§ Directions for this task:
Every line of the entries below that includes "carrot" belongs in the answer, copied as written.

⁂

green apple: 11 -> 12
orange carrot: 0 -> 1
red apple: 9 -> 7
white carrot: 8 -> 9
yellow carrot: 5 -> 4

⁂

§ Task solution:
orange carrot: 0 -> 1
white carrot: 8 -> 9
yellow carrot: 5 -> 4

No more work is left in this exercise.